TASK GOAL>
Lines before the one containing "cyan brick G1 level 2 -> none" are left out; that line and every line after it, through the end of the records, are to be reproduced exactly.

Scene difference descriptions
###
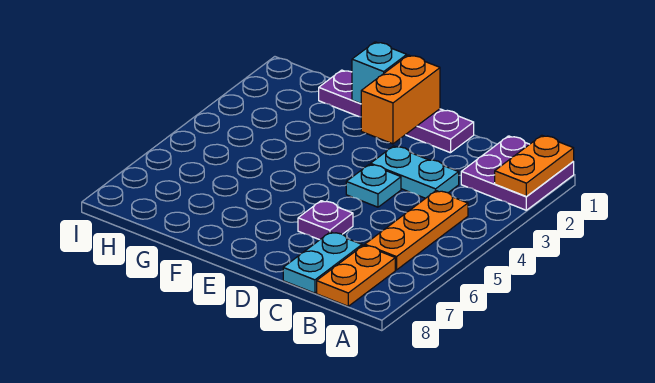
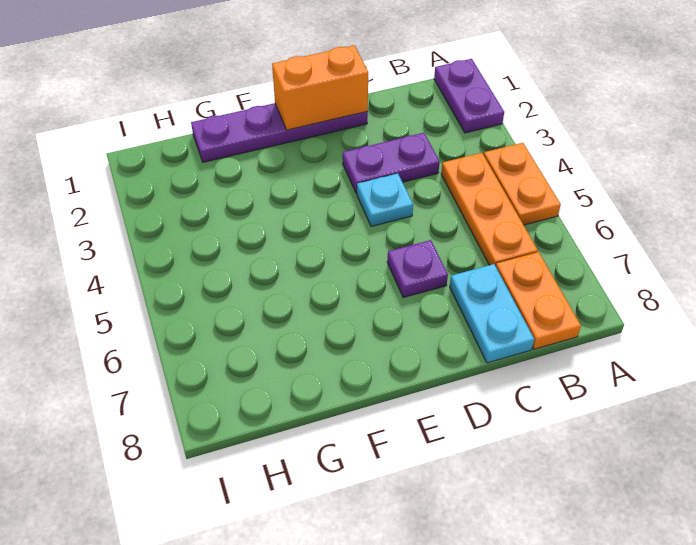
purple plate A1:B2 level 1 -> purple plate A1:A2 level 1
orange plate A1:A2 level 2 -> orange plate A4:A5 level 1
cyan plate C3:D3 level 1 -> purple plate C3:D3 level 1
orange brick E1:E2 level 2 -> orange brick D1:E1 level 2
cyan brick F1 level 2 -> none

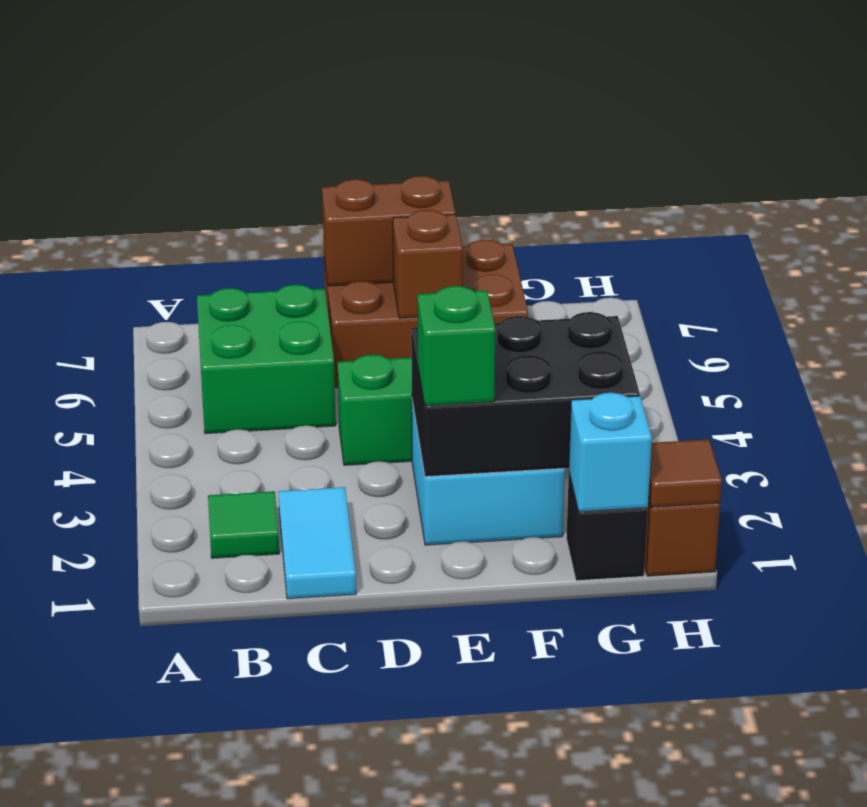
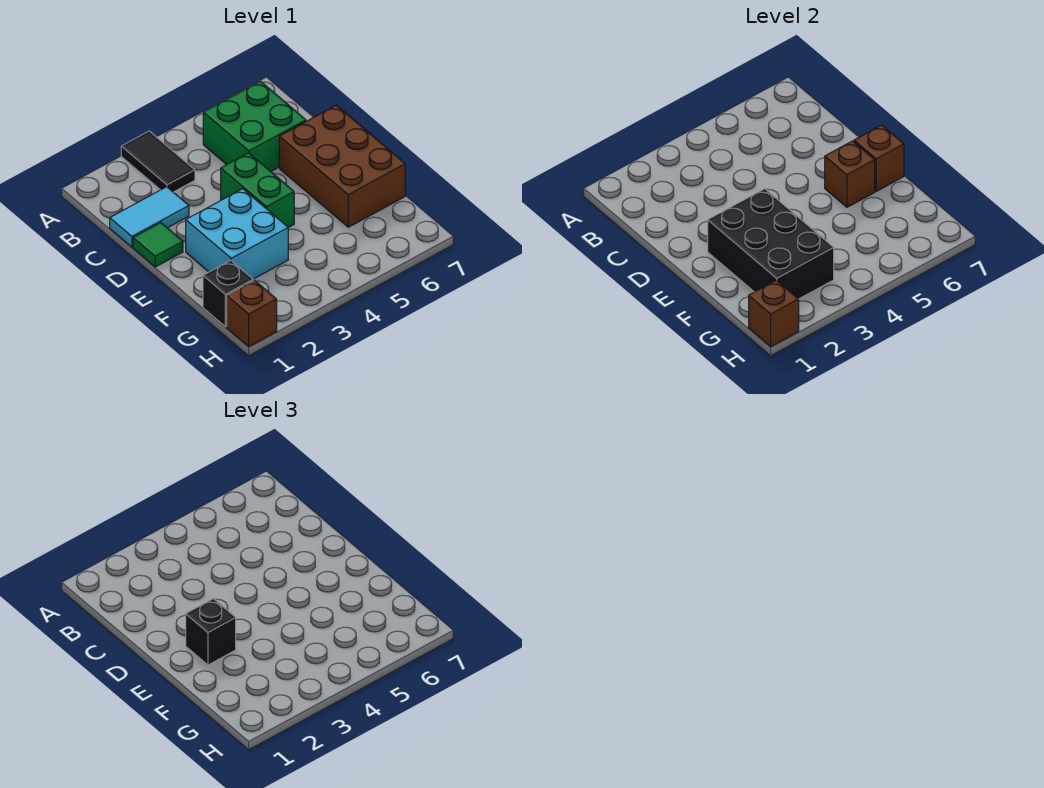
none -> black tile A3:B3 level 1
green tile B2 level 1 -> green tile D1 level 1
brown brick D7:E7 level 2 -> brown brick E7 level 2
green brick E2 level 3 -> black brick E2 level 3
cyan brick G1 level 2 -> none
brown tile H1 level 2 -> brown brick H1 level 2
###
EXERCISE OUTPUT>
cyan brick G1 level 2 -> none
brown tile H1 level 2 -> brown brick H1 level 2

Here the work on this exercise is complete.